**Exercise goal**
Nothing but the images should be left out when the entries are restated word for word.

+---+

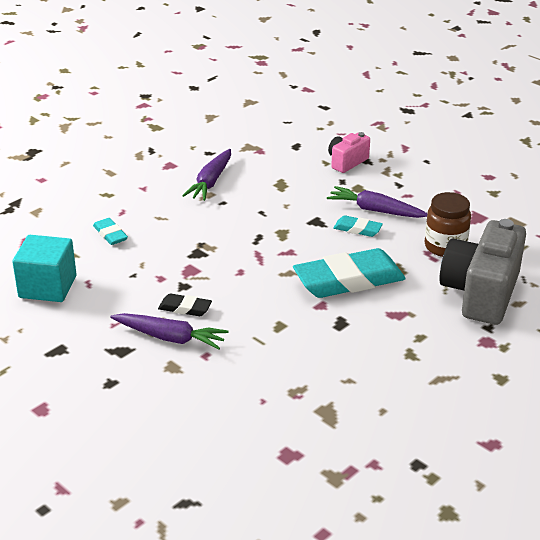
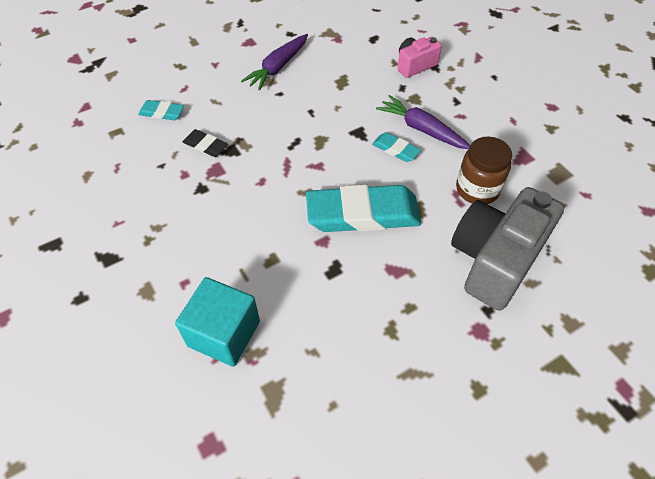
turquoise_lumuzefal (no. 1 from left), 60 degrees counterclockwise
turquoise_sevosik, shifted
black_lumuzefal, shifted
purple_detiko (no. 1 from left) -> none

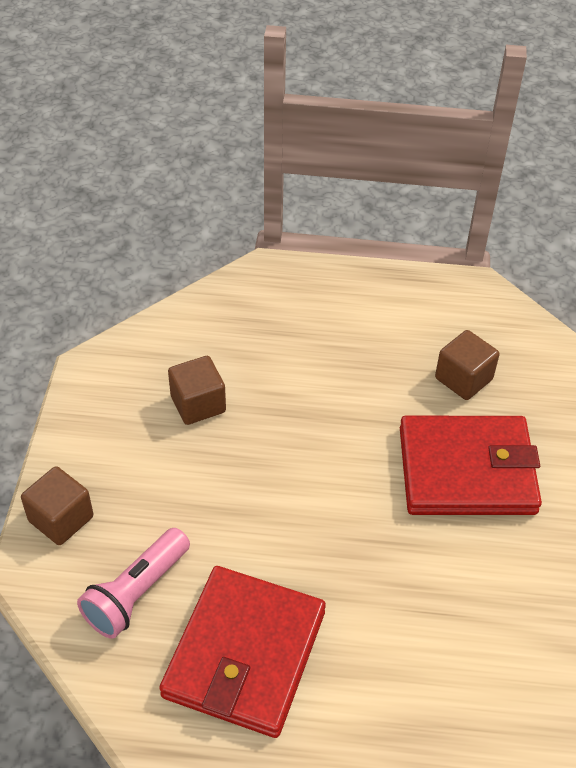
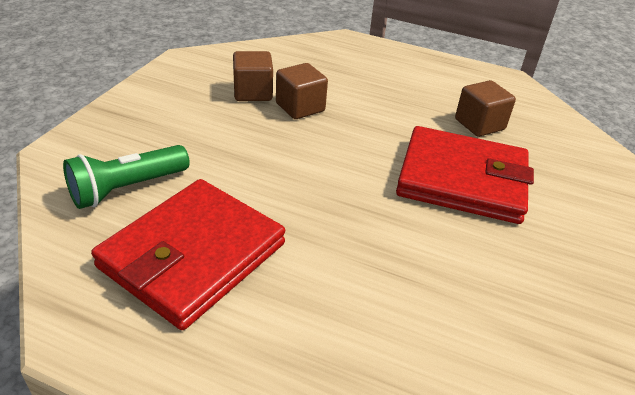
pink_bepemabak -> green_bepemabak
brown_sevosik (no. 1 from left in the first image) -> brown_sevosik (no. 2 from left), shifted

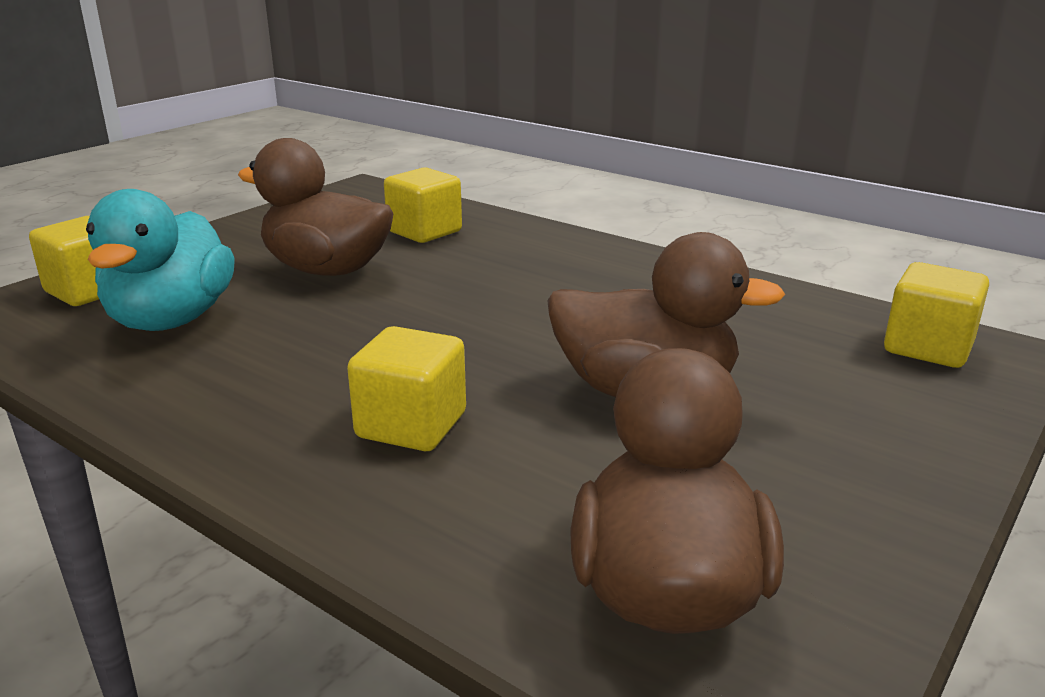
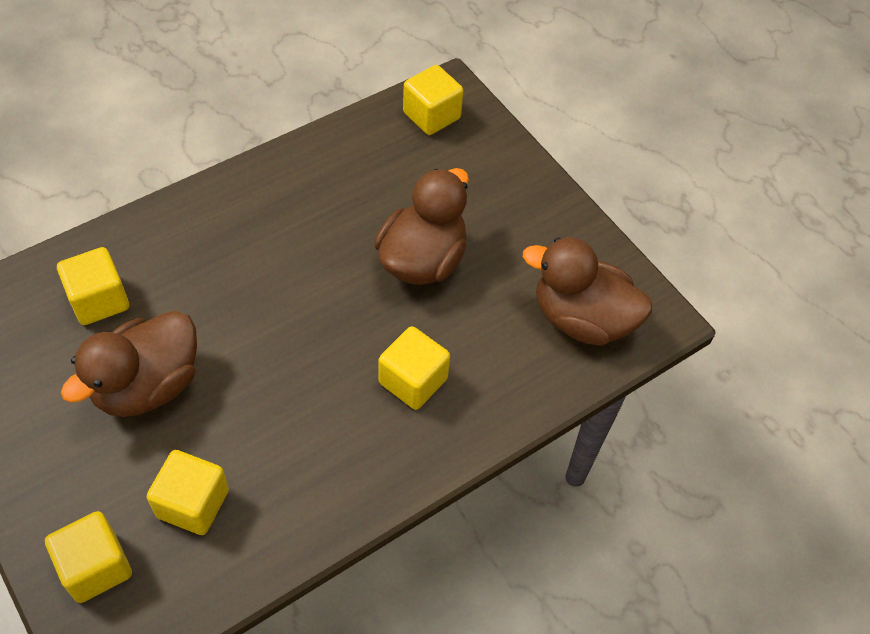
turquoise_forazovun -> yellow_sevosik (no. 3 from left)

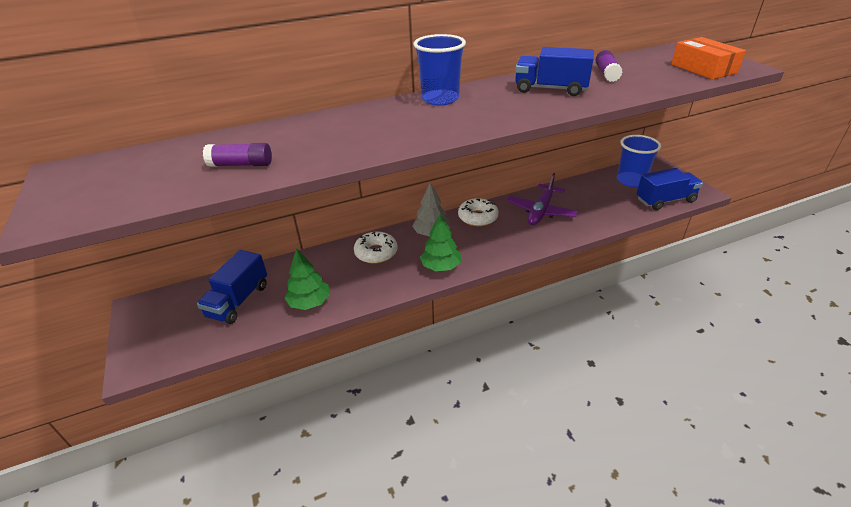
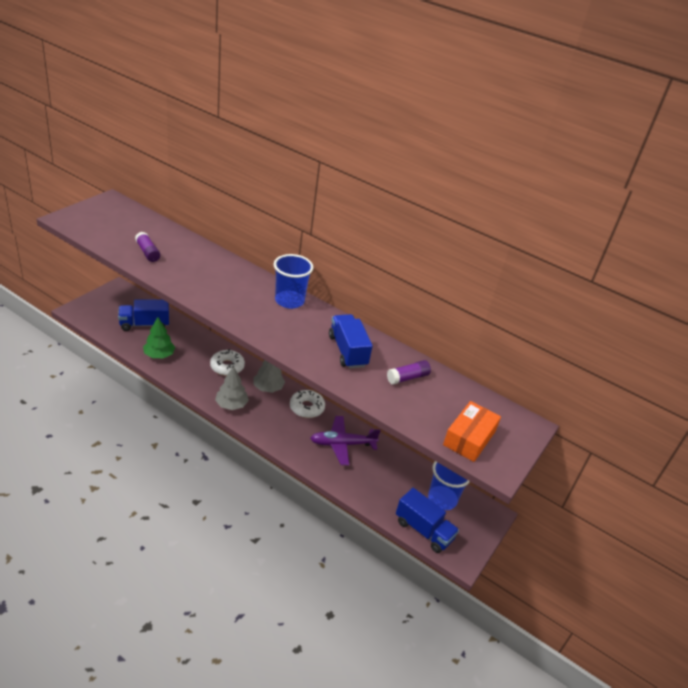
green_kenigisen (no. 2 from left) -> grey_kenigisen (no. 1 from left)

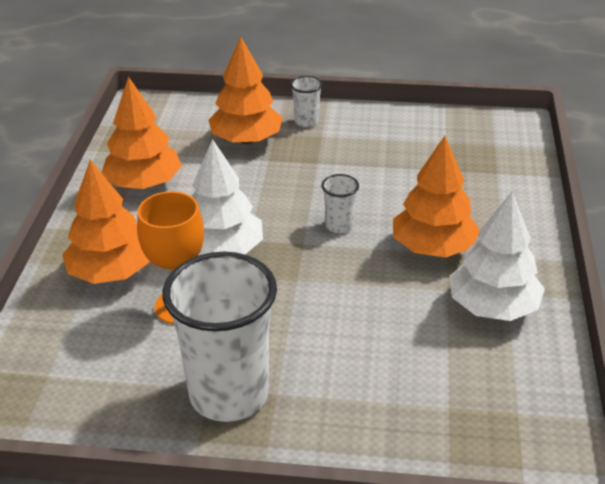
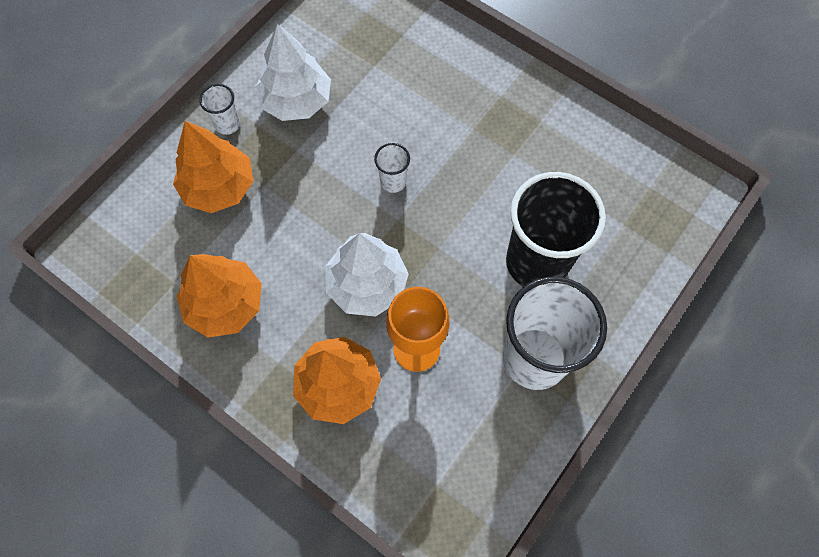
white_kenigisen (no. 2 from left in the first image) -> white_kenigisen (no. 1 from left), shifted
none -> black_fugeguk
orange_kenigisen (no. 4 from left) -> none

+---+

**Exercise response**
turquoise_lumuzefal (no. 1 from left), 60 degrees counterclockwise
turquoise_sevosik, shifted
black_lumuzefal, shifted
purple_detiko (no. 1 from left) -> none

pink_bepemabak -> green_bepemabak
brown_sevosik (no. 1 from left in the first image) -> brown_sevosik (no. 2 from left), shifted

turquoise_forazovun -> yellow_sevosik (no. 3 from left)

green_kenigisen (no. 2 from left) -> grey_kenigisen (no. 1 from left)

white_kenigisen (no. 2 from left in the first image) -> white_kenigisen (no. 1 from left), shifted
none -> black_fugeguk
orange_kenigisen (no. 4 from left) -> none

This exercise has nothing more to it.